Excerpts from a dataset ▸
•••

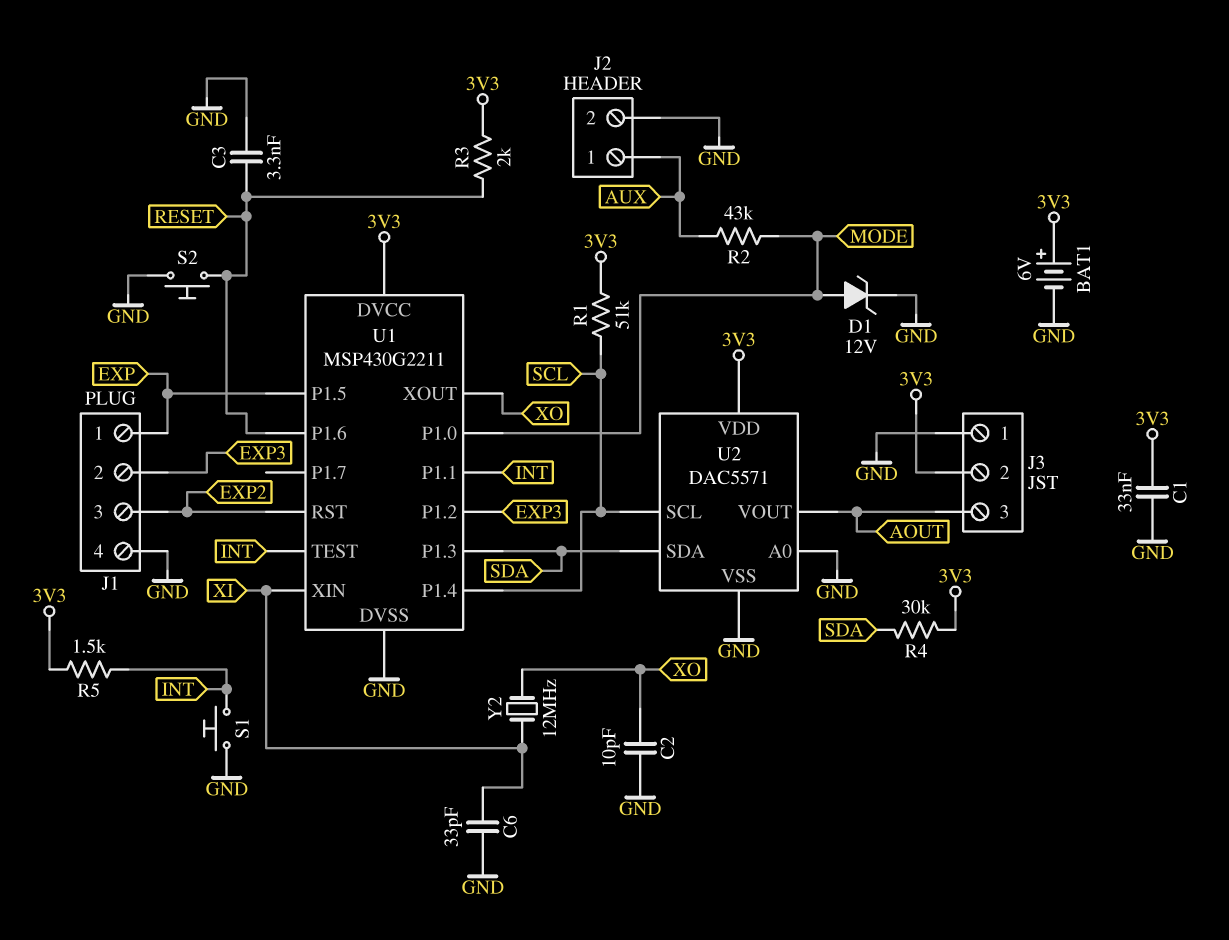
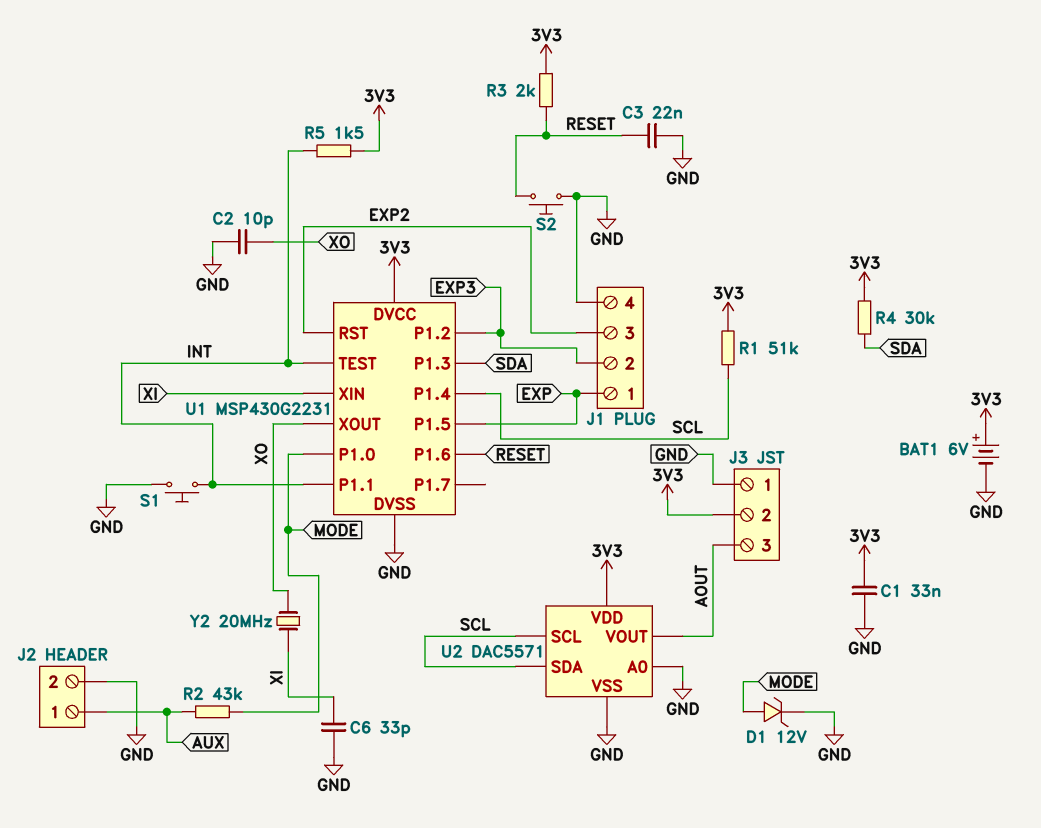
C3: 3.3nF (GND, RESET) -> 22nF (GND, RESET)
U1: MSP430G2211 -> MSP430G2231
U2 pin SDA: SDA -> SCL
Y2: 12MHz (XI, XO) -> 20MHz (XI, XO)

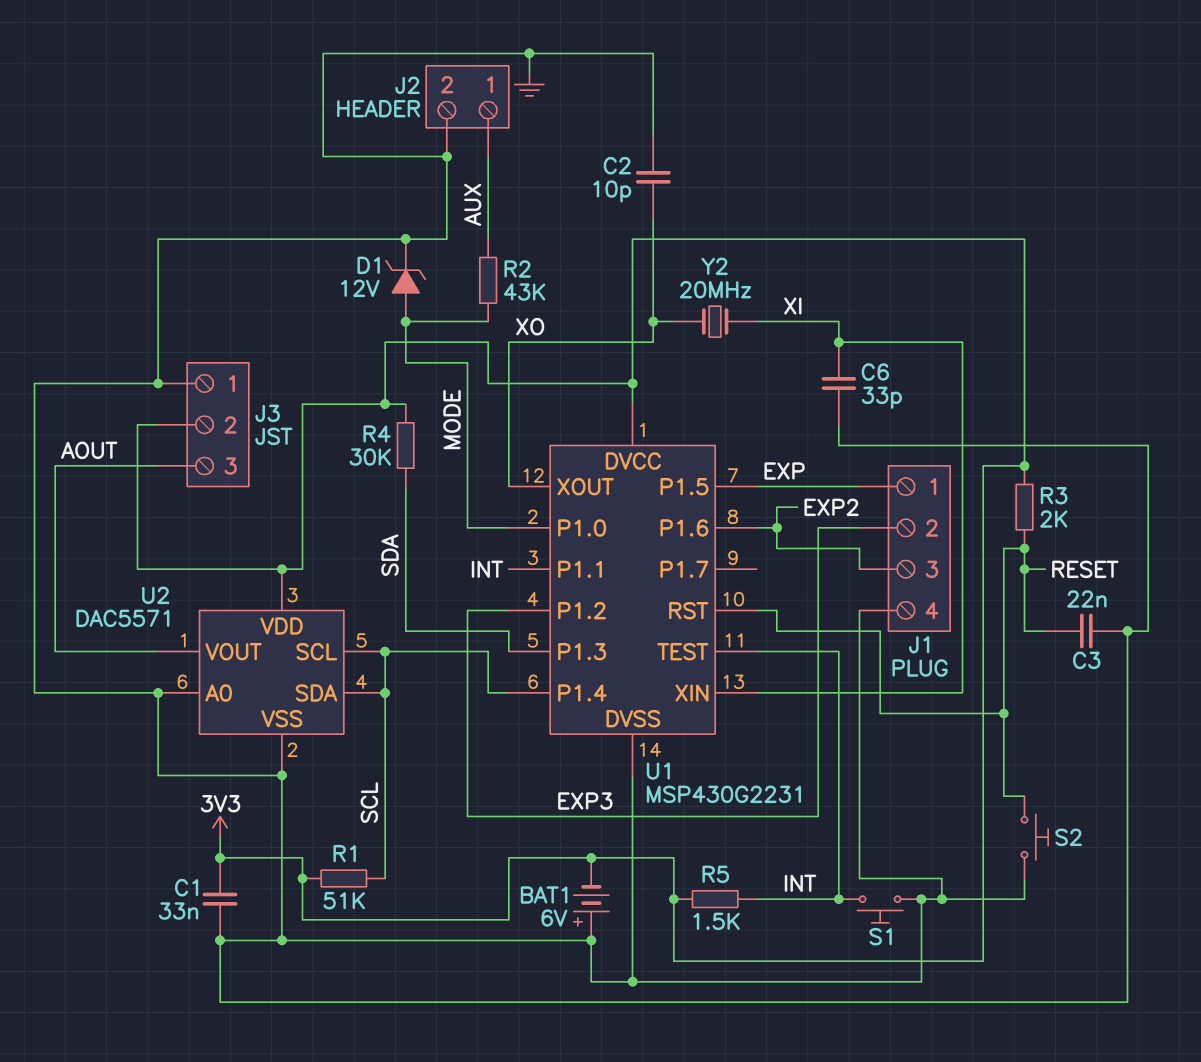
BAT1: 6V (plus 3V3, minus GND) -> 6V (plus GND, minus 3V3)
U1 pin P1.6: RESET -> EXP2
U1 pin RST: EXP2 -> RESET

•••

Exercise aim ▸ Give back each entry exactly as it appears. Leave pictures out.

Finished exercise ▸
C3: 3.3nF (GND, RESET) -> 22nF (GND, RESET)
U1: MSP430G2211 -> MSP430G2231
U2 pin SDA: SDA -> SCL
Y2: 12MHz (XI, XO) -> 20MHz (XI, XO)

BAT1: 6V (plus 3V3, minus GND) -> 6V (plus GND, minus 3V3)
U1 pin P1.6: RESET -> EXP2
U1 pin RST: EXP2 -> RESET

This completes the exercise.